* _WORK INSTRUCTION_
Please repeat the records beneath this task exactly as they appear, but skip the images.

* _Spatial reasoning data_
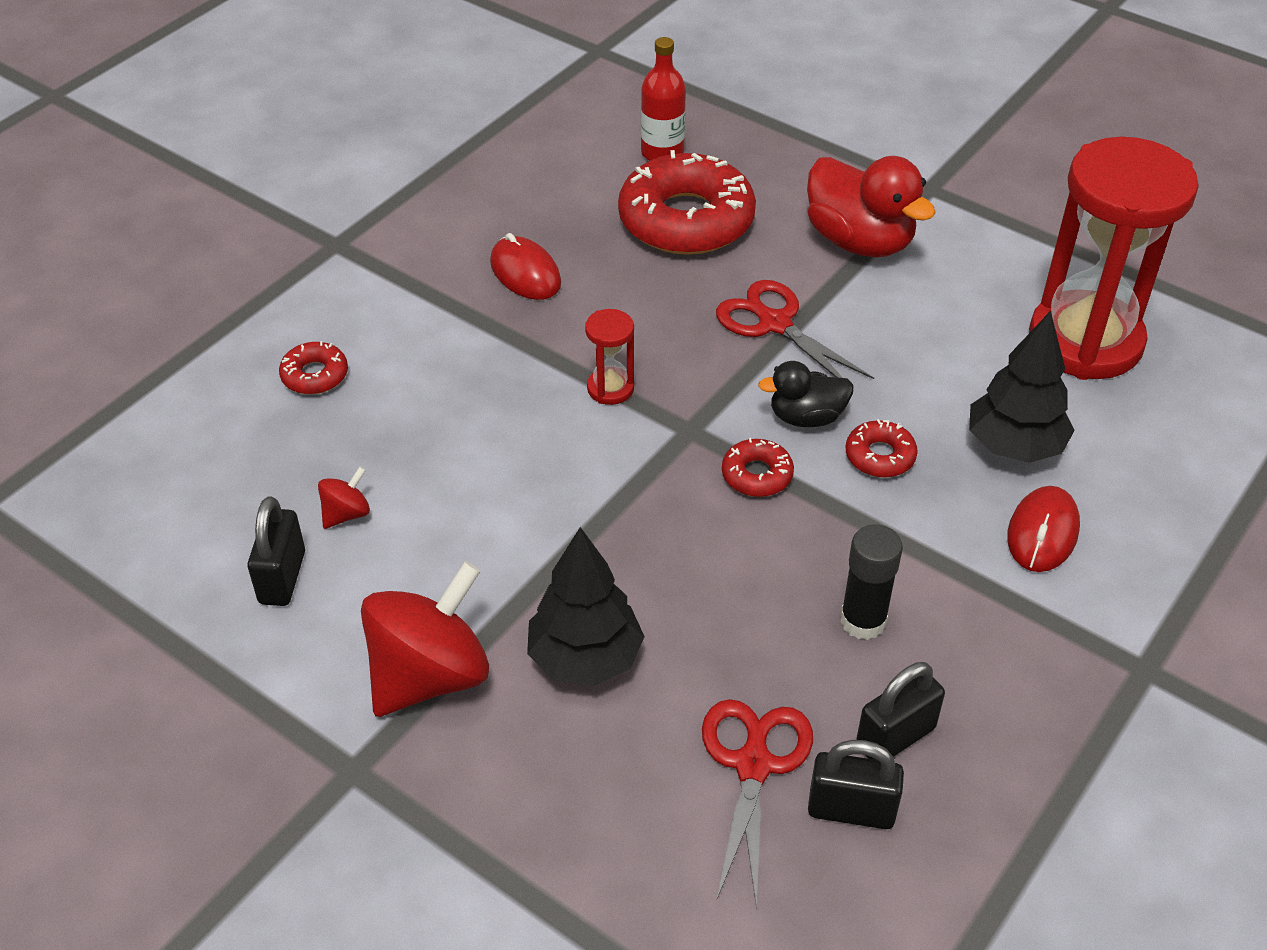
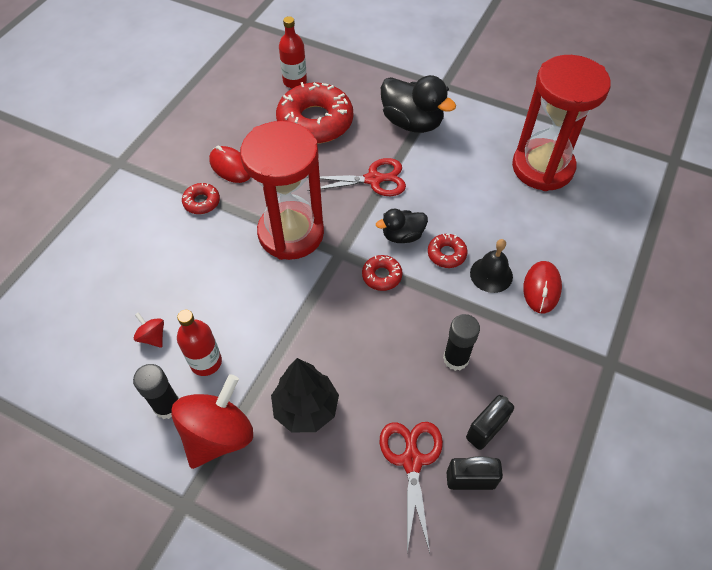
camera: 10 degrees left, 10 degrees up
(282, 577) = (121, 384): black padlock -> none
(315, 375) = (119, 249): red donut -> red donut (201, 202)
(346, 514) = (153, 337): red spinning top -> red spinning top turned 75 degrees counterclockwise
(352, 620) = (167, 406): none -> black glue stick
(428, 564) = (206, 362): none -> red bottle
(610, 388) = (291, 233): red hourglass -> red hourglass, size x2.47
(773, 323) = (374, 179): red scissors -> red scissors turned 135 degrees clockwise
(859, 241) = (412, 122): red duck -> black duck
(954, 499) = (491, 274): none -> black bell
(1014, 446) = (517, 237): black tree -> none

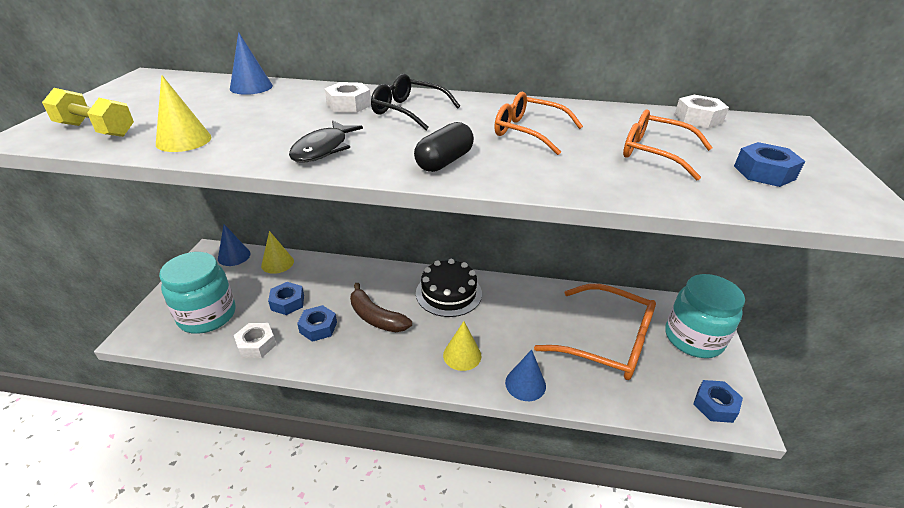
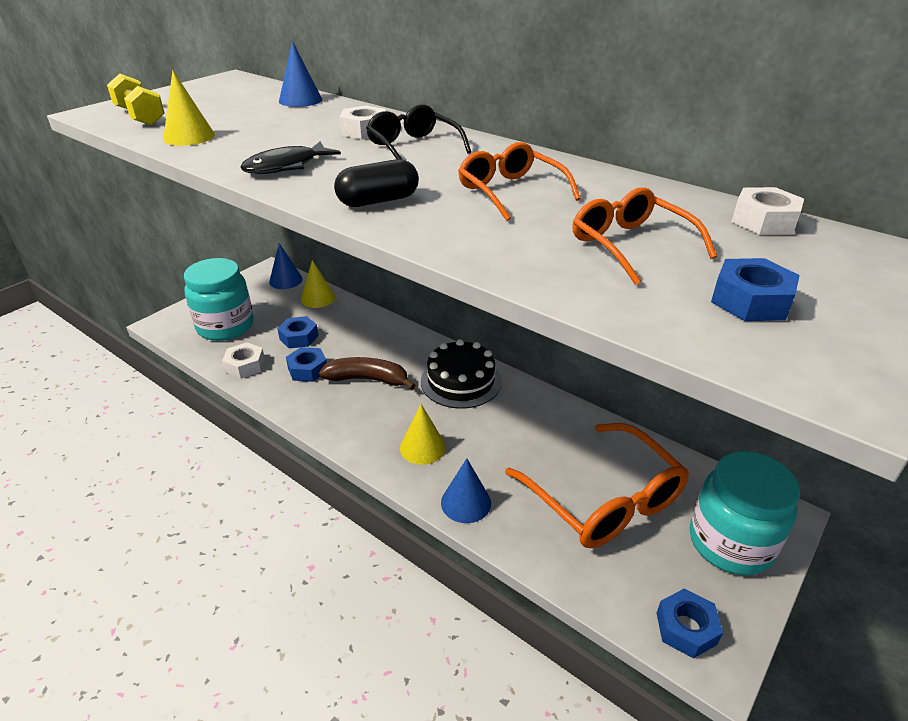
camera: 30 degrees right, 0 degrees up
(376, 317) = (367, 379): brown banana -> brown banana turned 120 degrees clockwise

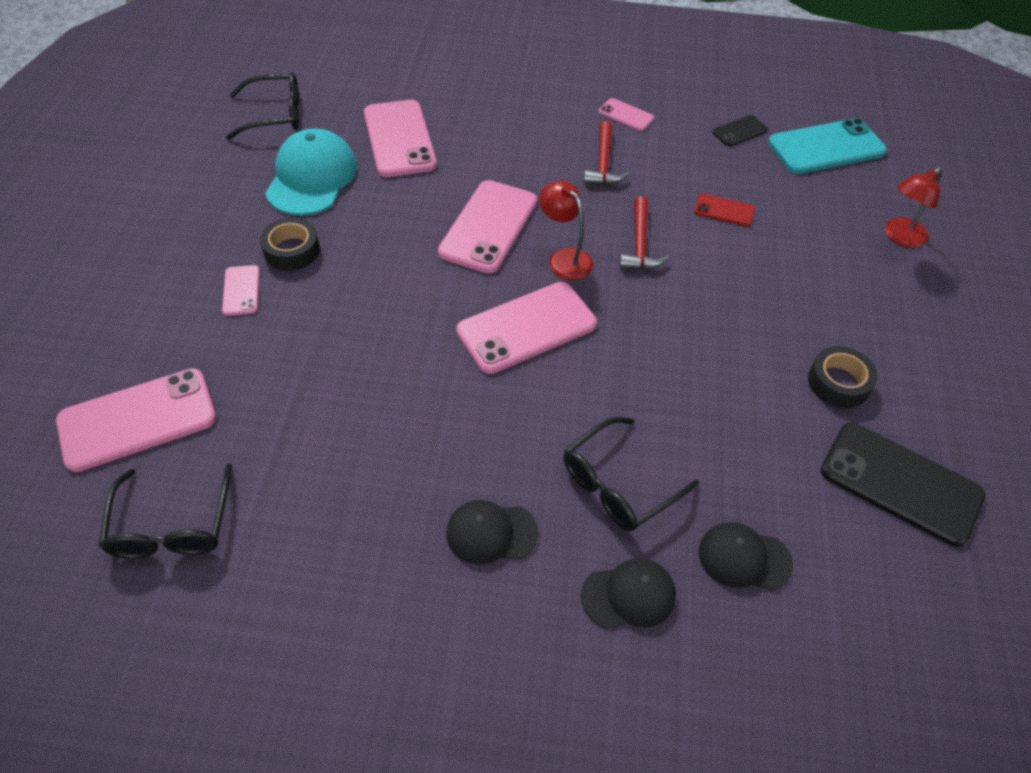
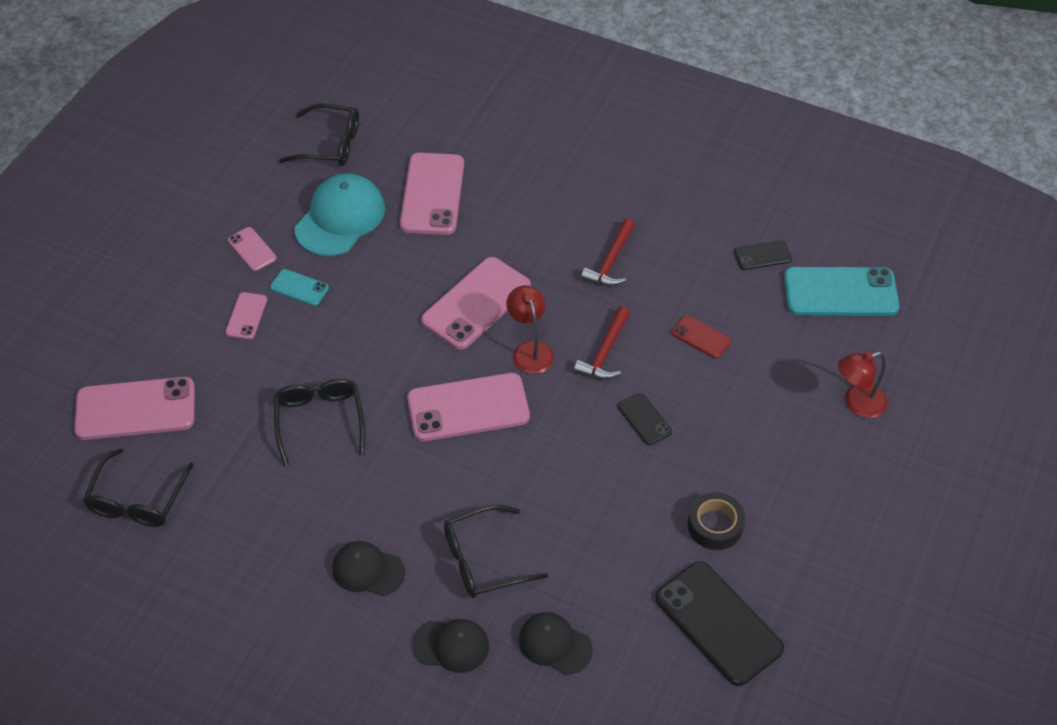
camera: 20 degrees right, 0 degrees up
(292, 250) = (299, 288): black tape -> turquoise phone
(367, 380) = (320, 421): none -> black glasses
(626, 115) = (658, 213): pink phone -> pink phone (252, 249)
(711, 297) = (644, 419): none -> black phone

* _ANSWER BOX_
camera: 10 degrees left, 10 degrees up
(282, 577) = (121, 384): black padlock -> none
(315, 375) = (119, 249): red donut -> red donut (201, 202)
(346, 514) = (153, 337): red spinning top -> red spinning top turned 75 degrees counterclockwise
(352, 620) = (167, 406): none -> black glue stick
(428, 564) = (206, 362): none -> red bottle
(610, 388) = (291, 233): red hourglass -> red hourglass, size x2.47
(773, 323) = (374, 179): red scissors -> red scissors turned 135 degrees clockwise
(859, 241) = (412, 122): red duck -> black duck
(954, 499) = (491, 274): none -> black bell
(1014, 446) = (517, 237): black tree -> none

camera: 30 degrees right, 0 degrees up
(376, 317) = (367, 379): brown banana -> brown banana turned 120 degrees clockwise

camera: 20 degrees right, 0 degrees up
(292, 250) = (299, 288): black tape -> turquoise phone
(367, 380) = (320, 421): none -> black glasses
(626, 115) = (658, 213): pink phone -> pink phone (252, 249)
(711, 297) = (644, 419): none -> black phone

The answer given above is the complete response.